◆ WHAT IS NEEDED: In the material below, find the line containing "lime 1x1 plate [444,74,489,109]" and the line containing "red 1x1 brick [203,187,268,264]", then reproduce exactly both of them and every line between, and nothing else.

◆ DATA LISTING:
--*--

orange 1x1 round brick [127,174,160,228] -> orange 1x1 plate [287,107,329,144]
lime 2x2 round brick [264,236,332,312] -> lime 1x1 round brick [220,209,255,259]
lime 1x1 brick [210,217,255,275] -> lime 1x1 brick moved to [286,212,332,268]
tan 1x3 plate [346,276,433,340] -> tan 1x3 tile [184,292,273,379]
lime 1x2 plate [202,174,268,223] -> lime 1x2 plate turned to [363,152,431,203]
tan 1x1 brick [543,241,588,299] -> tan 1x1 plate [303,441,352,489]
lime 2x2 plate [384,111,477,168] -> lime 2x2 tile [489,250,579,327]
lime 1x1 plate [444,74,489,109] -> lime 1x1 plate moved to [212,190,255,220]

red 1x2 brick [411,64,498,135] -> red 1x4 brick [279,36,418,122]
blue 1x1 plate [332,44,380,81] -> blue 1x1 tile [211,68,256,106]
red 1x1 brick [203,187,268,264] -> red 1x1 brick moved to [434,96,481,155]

--*--

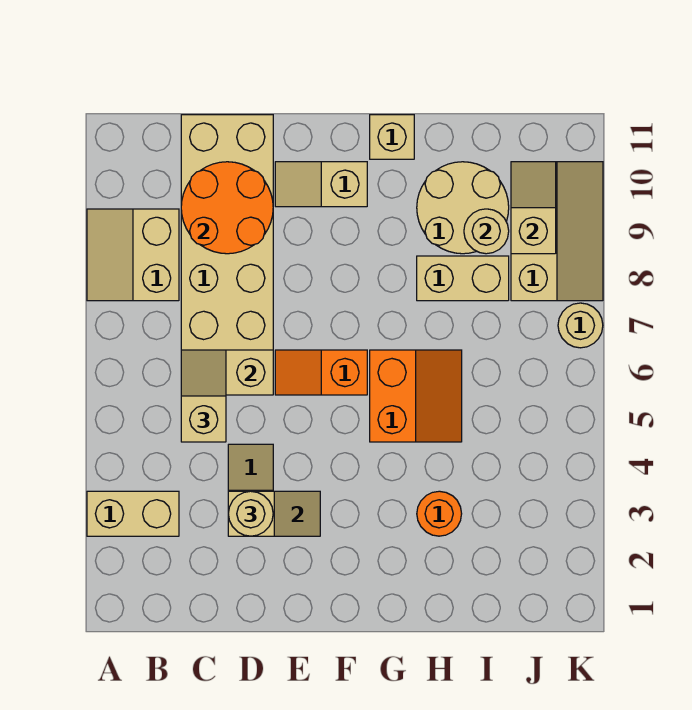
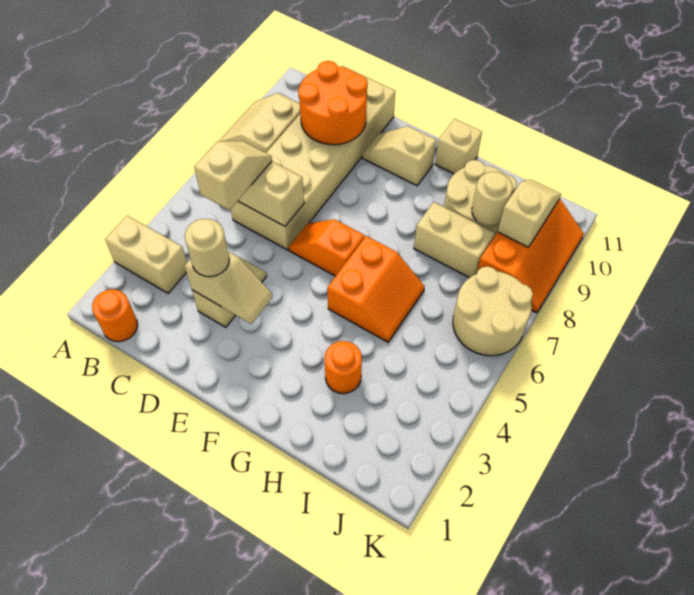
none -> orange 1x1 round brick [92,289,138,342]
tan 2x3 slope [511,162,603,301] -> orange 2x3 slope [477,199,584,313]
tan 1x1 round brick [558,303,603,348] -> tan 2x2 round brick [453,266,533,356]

--*--

◆ FINAL ANSWER:
lime 1x1 plate [444,74,489,109] -> lime 1x1 plate moved to [212,190,255,220]

red 1x2 brick [411,64,498,135] -> red 1x4 brick [279,36,418,122]
blue 1x1 plate [332,44,380,81] -> blue 1x1 tile [211,68,256,106]
red 1x1 brick [203,187,268,264] -> red 1x1 brick moved to [434,96,481,155]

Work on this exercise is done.